Brief
Search the entries below for the word "OLED" and copy each line that has it.

[Revision tracking records]
■ ■ ■

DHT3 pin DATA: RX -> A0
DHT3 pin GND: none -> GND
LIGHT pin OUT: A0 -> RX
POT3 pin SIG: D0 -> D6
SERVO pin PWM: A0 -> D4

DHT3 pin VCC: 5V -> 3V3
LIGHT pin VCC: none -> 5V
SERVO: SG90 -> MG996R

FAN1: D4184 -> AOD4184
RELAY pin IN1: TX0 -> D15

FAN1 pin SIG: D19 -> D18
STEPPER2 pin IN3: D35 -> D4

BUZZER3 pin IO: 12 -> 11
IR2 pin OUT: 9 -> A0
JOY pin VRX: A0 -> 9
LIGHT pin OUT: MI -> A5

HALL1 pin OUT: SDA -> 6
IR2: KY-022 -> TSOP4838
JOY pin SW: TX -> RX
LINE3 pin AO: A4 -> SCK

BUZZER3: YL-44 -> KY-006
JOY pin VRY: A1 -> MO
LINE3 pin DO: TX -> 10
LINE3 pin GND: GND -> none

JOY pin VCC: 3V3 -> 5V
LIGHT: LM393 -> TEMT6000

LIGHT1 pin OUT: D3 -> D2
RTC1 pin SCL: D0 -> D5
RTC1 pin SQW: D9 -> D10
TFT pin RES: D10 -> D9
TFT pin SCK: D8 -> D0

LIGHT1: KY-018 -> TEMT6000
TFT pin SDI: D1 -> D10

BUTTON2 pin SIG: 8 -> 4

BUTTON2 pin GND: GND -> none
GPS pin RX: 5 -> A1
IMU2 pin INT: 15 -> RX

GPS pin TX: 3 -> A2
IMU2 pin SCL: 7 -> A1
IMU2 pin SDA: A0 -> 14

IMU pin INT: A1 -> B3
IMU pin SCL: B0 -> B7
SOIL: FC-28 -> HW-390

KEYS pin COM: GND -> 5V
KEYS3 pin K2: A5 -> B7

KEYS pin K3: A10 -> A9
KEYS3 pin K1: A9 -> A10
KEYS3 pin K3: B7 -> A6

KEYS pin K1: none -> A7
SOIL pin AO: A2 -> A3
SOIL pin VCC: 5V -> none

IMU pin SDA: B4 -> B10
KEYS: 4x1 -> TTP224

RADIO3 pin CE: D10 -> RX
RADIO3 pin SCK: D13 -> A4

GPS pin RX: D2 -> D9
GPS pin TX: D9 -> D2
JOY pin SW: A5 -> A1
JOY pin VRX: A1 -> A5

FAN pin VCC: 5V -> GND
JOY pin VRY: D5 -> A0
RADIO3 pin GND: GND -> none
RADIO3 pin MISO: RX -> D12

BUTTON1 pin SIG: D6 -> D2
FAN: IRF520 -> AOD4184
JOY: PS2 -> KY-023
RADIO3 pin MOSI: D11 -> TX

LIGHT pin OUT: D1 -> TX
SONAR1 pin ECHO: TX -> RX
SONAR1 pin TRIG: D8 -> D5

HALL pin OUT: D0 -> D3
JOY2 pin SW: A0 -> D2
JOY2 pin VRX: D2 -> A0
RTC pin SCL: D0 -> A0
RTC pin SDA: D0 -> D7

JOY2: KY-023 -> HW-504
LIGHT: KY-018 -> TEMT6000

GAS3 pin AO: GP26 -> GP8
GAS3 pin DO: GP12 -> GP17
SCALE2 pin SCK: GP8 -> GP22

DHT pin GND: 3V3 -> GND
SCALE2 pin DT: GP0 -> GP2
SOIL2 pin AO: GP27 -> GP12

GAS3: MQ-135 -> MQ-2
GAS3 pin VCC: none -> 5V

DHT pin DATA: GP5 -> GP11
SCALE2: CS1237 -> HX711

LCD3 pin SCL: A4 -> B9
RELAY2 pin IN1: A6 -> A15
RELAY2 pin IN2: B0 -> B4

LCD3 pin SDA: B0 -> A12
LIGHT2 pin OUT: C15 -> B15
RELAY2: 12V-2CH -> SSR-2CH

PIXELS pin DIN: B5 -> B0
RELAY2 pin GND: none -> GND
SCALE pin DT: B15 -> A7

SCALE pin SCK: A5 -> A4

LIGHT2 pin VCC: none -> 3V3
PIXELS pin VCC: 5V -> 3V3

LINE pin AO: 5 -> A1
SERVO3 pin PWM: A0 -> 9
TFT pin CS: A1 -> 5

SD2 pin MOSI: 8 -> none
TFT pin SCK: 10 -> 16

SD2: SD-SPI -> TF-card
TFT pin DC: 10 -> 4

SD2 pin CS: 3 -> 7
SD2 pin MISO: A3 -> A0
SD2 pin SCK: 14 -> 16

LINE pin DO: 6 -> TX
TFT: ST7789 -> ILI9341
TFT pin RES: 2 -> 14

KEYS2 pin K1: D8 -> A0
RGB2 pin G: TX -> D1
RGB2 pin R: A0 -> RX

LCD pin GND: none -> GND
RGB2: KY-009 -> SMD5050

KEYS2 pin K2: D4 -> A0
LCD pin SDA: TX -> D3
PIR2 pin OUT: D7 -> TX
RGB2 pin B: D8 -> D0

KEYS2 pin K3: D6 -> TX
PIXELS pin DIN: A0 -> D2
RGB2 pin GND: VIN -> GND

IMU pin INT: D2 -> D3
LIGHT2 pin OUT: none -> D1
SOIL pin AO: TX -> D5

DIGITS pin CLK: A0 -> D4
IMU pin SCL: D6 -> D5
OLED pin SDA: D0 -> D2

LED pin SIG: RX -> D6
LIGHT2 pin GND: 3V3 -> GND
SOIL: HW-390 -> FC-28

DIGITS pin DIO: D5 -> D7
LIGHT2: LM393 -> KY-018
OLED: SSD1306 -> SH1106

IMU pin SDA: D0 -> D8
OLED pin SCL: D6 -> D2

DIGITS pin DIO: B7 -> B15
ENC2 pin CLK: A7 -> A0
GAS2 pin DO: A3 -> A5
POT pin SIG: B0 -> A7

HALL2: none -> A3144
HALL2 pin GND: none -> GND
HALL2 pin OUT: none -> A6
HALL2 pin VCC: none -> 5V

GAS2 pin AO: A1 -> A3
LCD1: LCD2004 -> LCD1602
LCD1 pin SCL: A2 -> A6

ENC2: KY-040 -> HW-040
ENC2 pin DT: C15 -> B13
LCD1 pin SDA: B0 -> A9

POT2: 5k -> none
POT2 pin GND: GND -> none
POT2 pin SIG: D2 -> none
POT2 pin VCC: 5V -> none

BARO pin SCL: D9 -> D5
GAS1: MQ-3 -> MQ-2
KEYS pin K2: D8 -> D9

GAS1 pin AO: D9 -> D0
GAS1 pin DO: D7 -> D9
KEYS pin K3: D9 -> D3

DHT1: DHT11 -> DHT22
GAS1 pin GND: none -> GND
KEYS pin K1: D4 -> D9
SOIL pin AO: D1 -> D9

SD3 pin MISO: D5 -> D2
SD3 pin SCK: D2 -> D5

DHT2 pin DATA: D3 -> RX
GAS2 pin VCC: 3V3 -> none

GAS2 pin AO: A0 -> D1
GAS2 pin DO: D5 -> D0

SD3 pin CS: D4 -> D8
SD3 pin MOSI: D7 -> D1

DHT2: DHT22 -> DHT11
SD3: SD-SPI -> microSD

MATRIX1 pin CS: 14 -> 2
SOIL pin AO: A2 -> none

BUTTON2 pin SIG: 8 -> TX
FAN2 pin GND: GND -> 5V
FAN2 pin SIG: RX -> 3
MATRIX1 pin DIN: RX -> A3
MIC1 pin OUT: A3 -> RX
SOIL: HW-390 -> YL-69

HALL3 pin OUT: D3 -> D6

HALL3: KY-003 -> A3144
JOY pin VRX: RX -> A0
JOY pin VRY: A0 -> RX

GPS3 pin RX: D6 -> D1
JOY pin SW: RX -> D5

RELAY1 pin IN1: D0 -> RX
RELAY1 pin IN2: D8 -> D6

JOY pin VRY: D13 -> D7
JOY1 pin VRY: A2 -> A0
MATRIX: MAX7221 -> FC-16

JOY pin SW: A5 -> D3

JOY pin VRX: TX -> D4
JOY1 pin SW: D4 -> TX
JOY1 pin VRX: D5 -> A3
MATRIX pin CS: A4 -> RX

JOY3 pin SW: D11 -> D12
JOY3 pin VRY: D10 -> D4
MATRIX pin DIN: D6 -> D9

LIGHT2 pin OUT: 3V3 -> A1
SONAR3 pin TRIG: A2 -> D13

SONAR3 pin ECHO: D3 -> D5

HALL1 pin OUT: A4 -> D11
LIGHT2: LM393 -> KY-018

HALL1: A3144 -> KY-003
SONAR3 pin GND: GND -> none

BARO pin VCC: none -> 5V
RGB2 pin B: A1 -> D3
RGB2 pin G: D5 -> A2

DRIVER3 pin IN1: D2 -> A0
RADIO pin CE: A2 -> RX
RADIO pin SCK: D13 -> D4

■ ■ ■

Response to the task
OLED pin SDA: D0 -> D2
OLED: SSD1306 -> SH1106
OLED pin SCL: D6 -> D2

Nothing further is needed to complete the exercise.